RAW DATA START

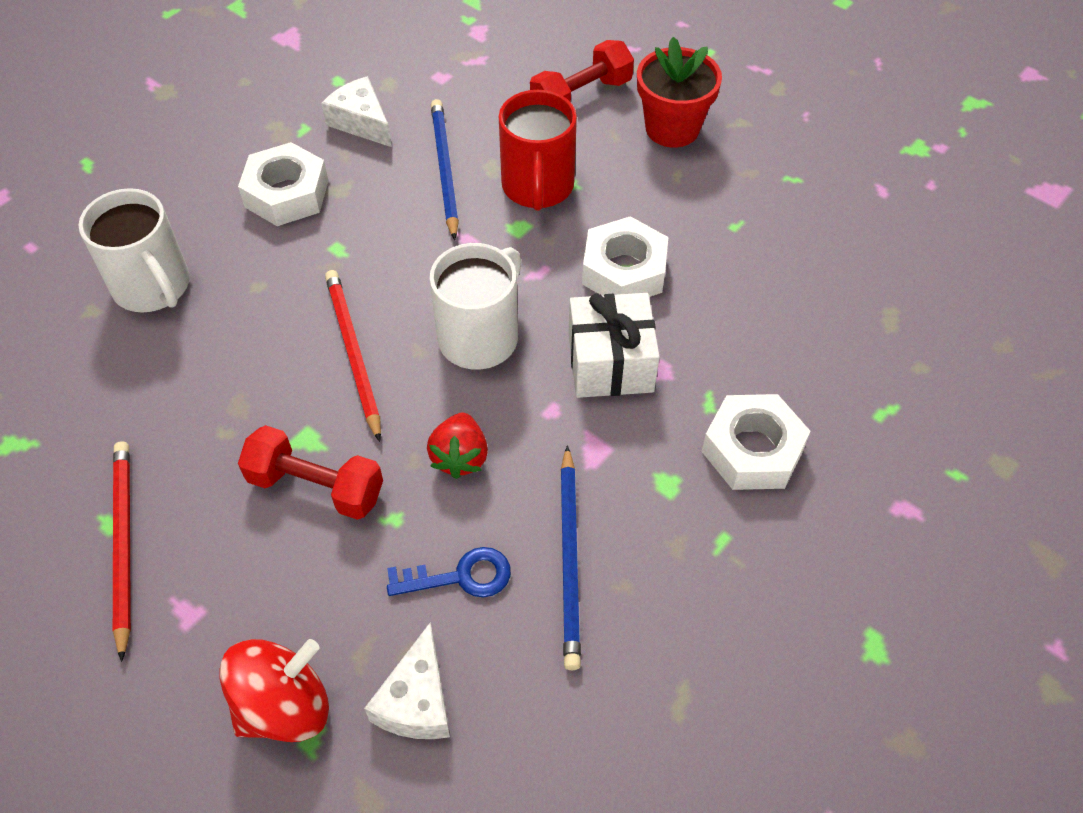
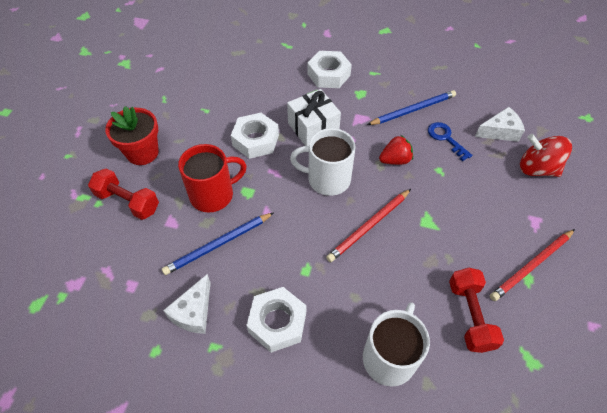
camera: 115 degrees left, 0 degrees up
(316, 486) = (447, 205): red dumbbell -> red dumbbell (470, 315)

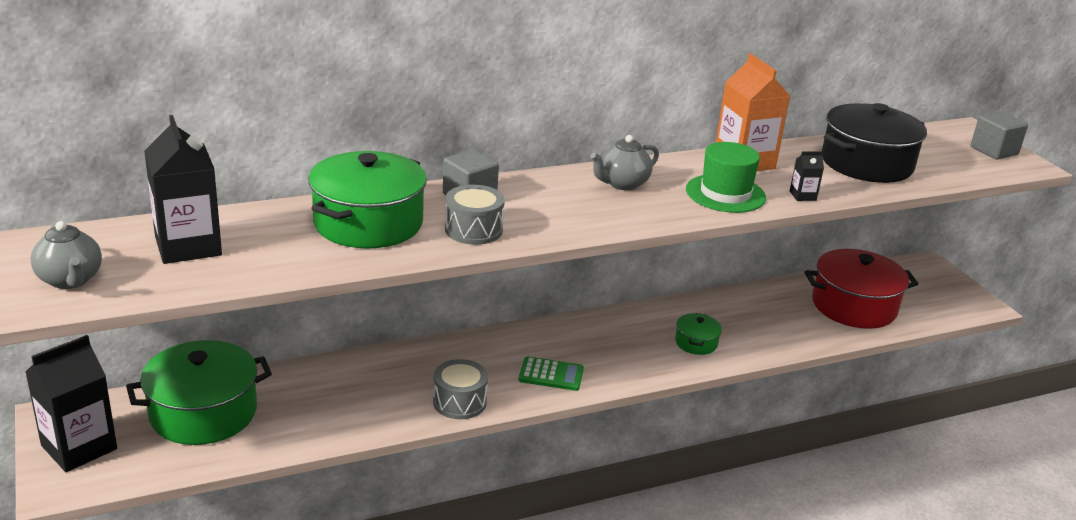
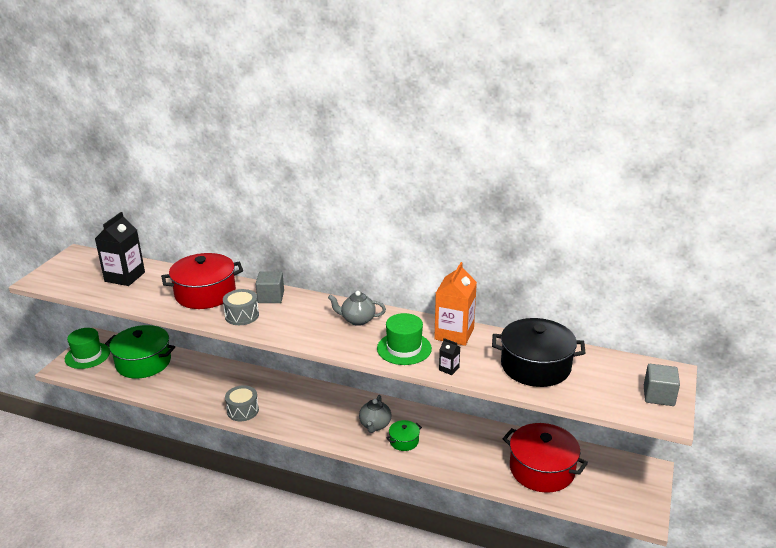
camera: 45 degrees right, 0 degrees up
(70, 280) = (67, 276): grey teapot -> grey teapot (375, 425)
(79, 447) = (87, 355): black carton -> green hat
(368, 223) = (205, 293): green pot -> red pot
(551, 375) = (303, 419): green calculator -> none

RAW DATA END

> TASK PROMPT: Nothing but the lines from the one that contains "(79, 447) = (87, 355): black" through the last line of the entries should appear in your reply, each repeated exactly.

> RESULT:
(79, 447) = (87, 355): black carton -> green hat
(368, 223) = (205, 293): green pot -> red pot
(551, 375) = (303, 419): green calculator -> none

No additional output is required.